#### [Raw data]

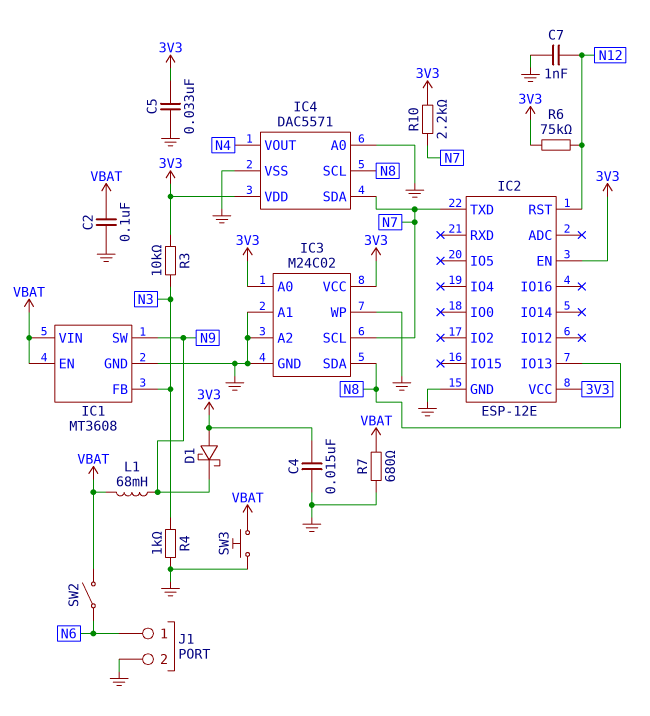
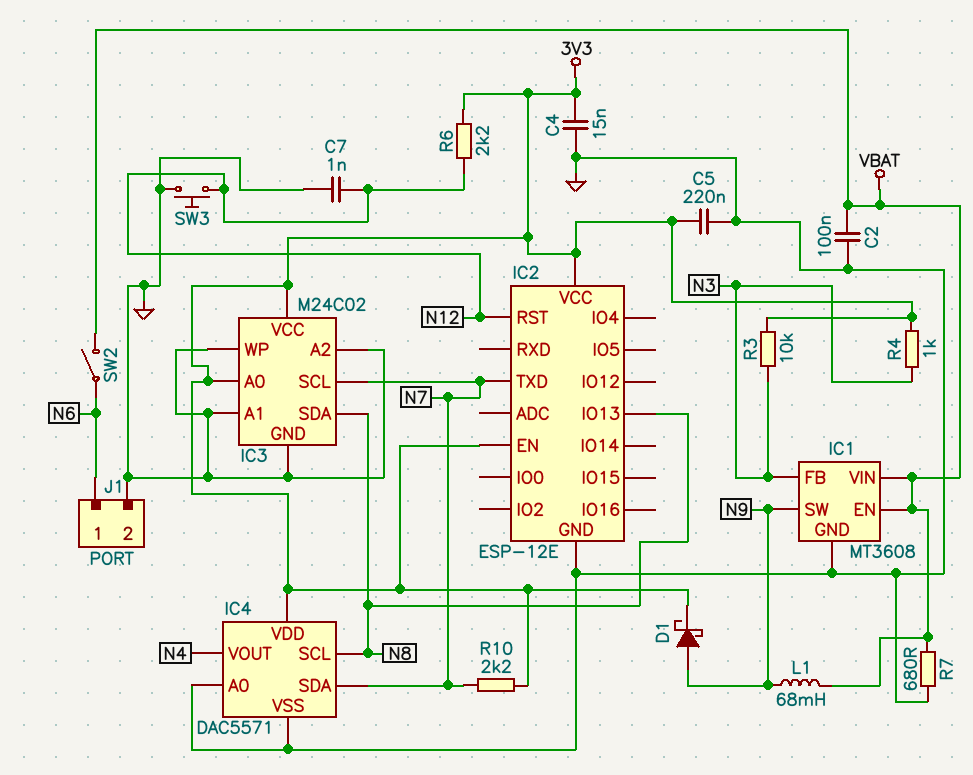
C5: 33nF (3V3, GND) -> 220nF (3V3, GND)
D1: schottky (A 3V3, K N9) -> schottky (A N9, K 3V3)
R4: 1k (GND, N3) -> 1k (3V3, N3)
R6: 75k (3V3, N12) -> 2.2k (3V3, N12)
SW3: button (GND, VBAT) -> button (GND, N12)

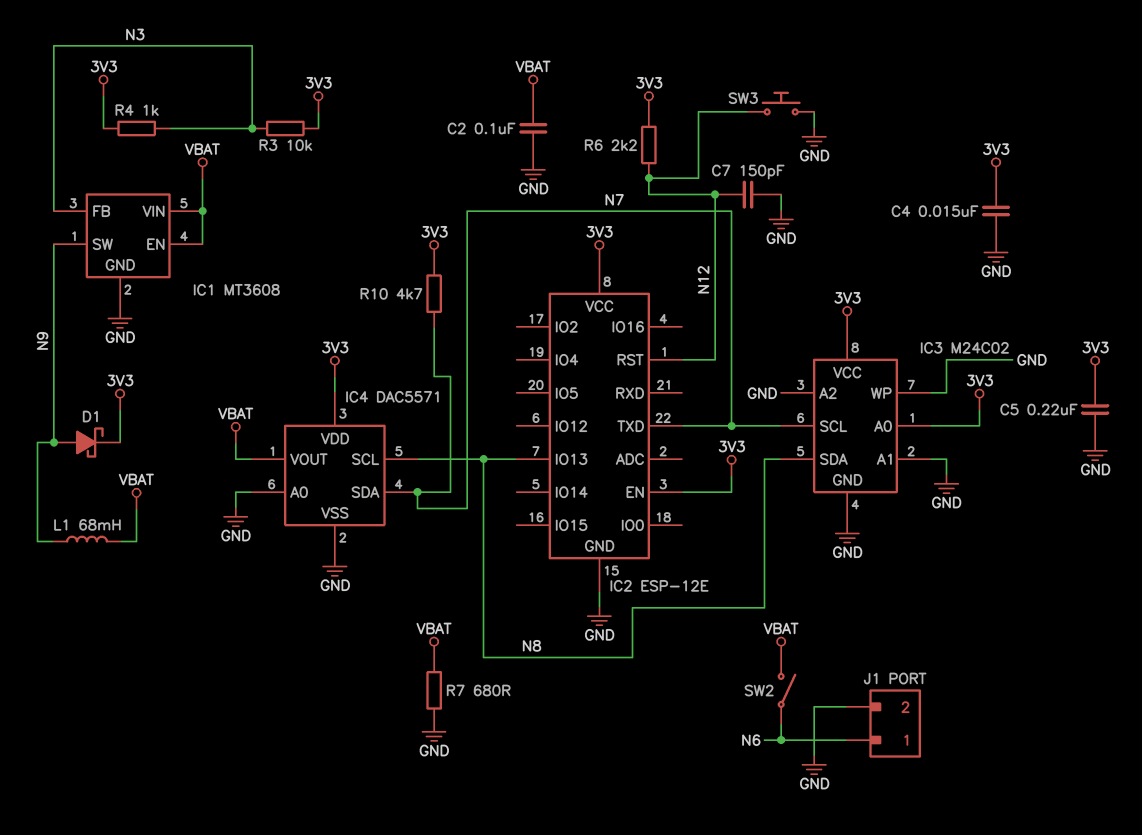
C7: 1nF (GND, N12) -> 150pF (GND, N12)
IC4 pin VOUT: N4 -> VBAT
R10: 2.2k (3V3, N7) -> 4.7k (3V3, N7)

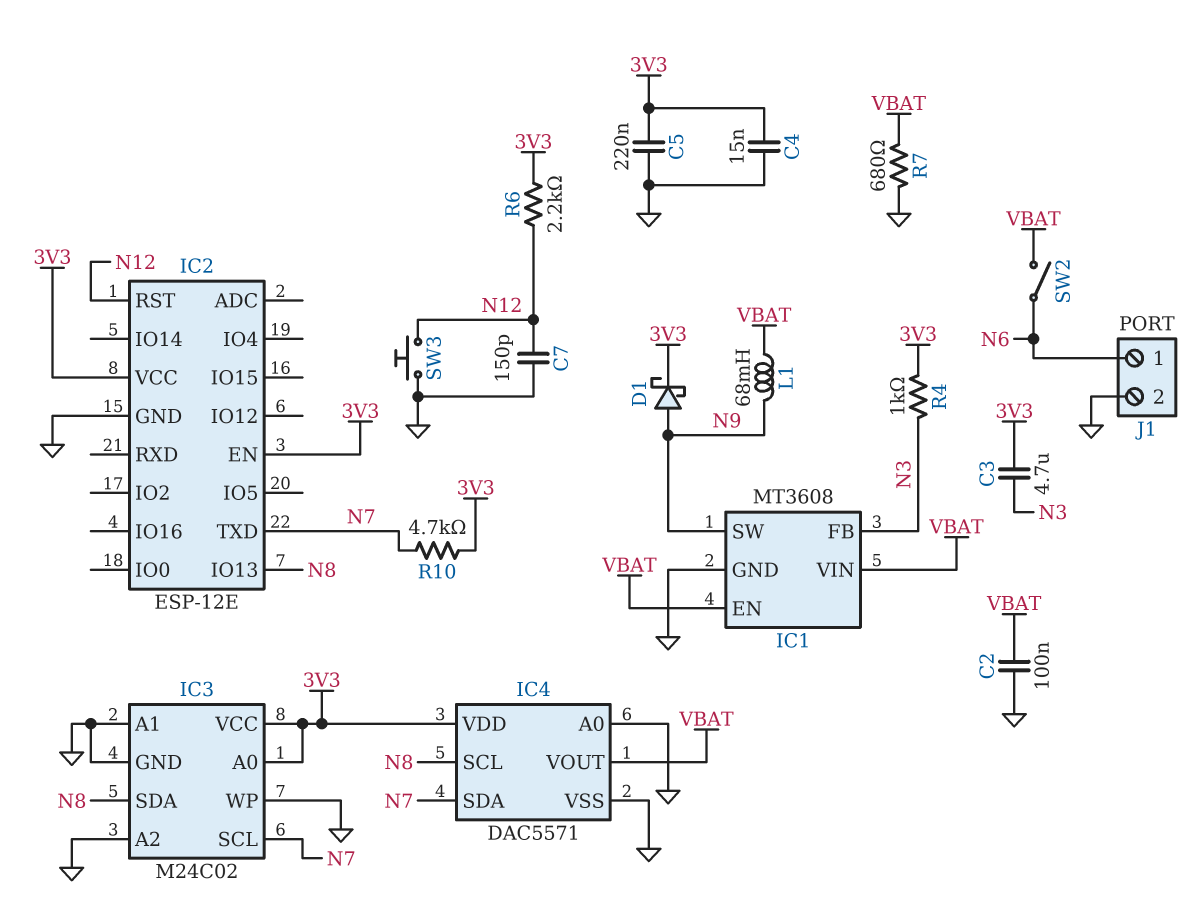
C3: none -> 4.7uF (3V3, N3)
R3: 10k (3V3, N3) -> none

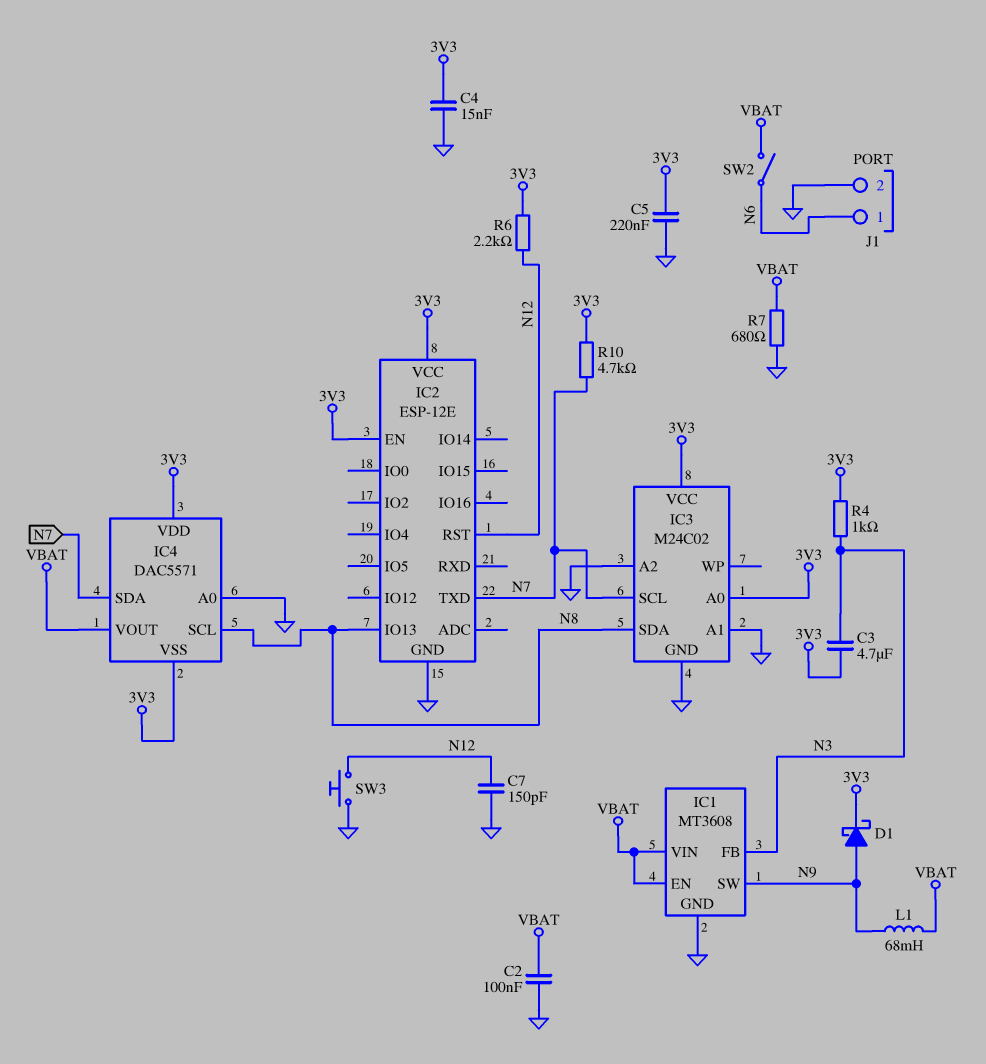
IC3 pin WP: GND -> none
IC4 pin VSS: GND -> 3V3

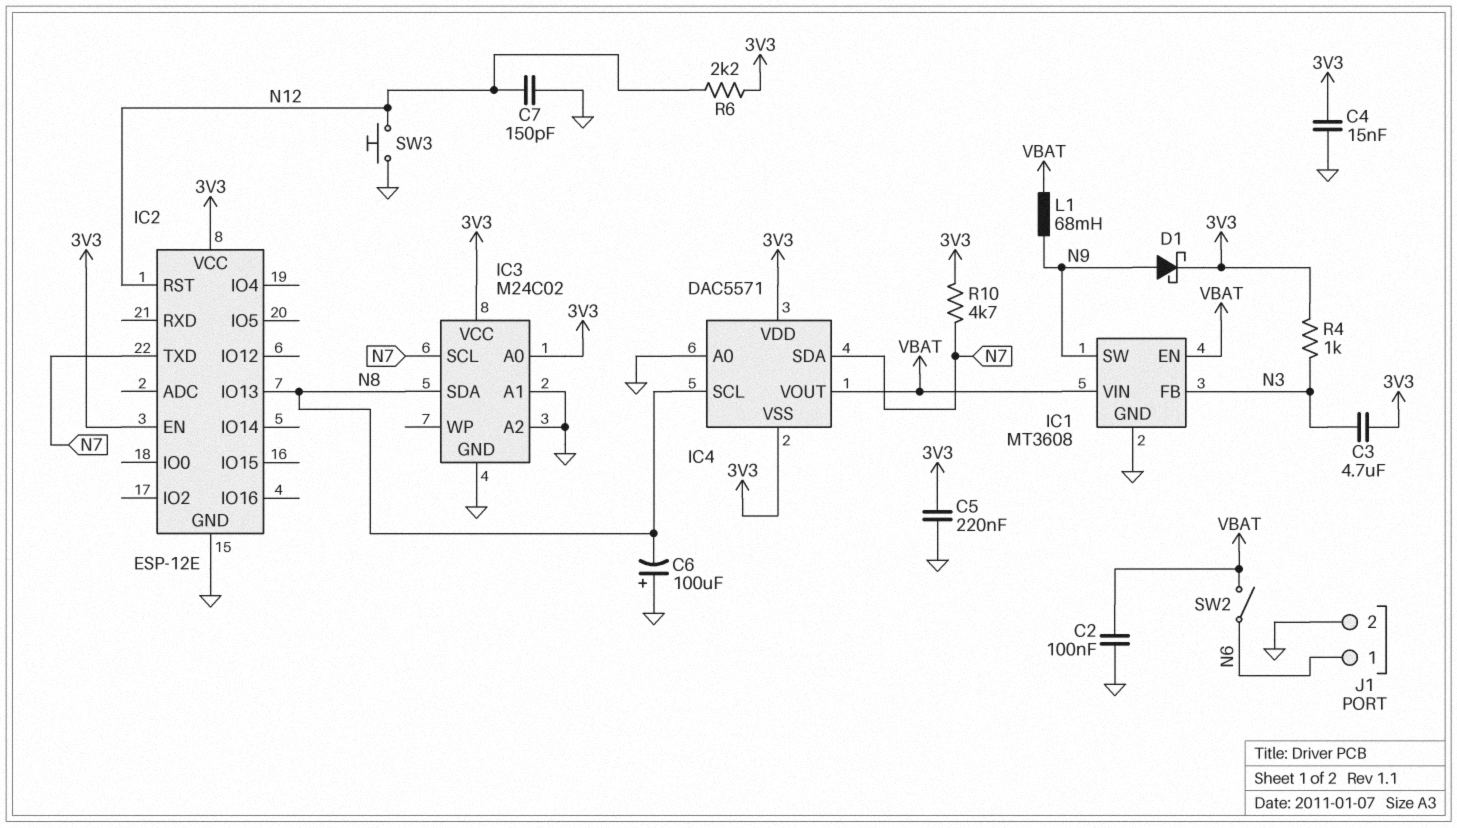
C6: none -> 100uF (plus GND, minus N8)
R7: 680 (GND, VBAT) -> none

#### [Your goal]
Copy the records exactly; no image should appear in the result.

#### [Answer to this task]
C5: 33nF (3V3, GND) -> 220nF (3V3, GND)
D1: schottky (A 3V3, K N9) -> schottky (A N9, K 3V3)
R4: 1k (GND, N3) -> 1k (3V3, N3)
R6: 75k (3V3, N12) -> 2.2k (3V3, N12)
SW3: button (GND, VBAT) -> button (GND, N12)

C7: 1nF (GND, N12) -> 150pF (GND, N12)
IC4 pin VOUT: N4 -> VBAT
R10: 2.2k (3V3, N7) -> 4.7k (3V3, N7)

C3: none -> 4.7uF (3V3, N3)
R3: 10k (3V3, N3) -> none

IC3 pin WP: GND -> none
IC4 pin VSS: GND -> 3V3

C6: none -> 100uF (plus GND, minus N8)
R7: 680 (GND, VBAT) -> none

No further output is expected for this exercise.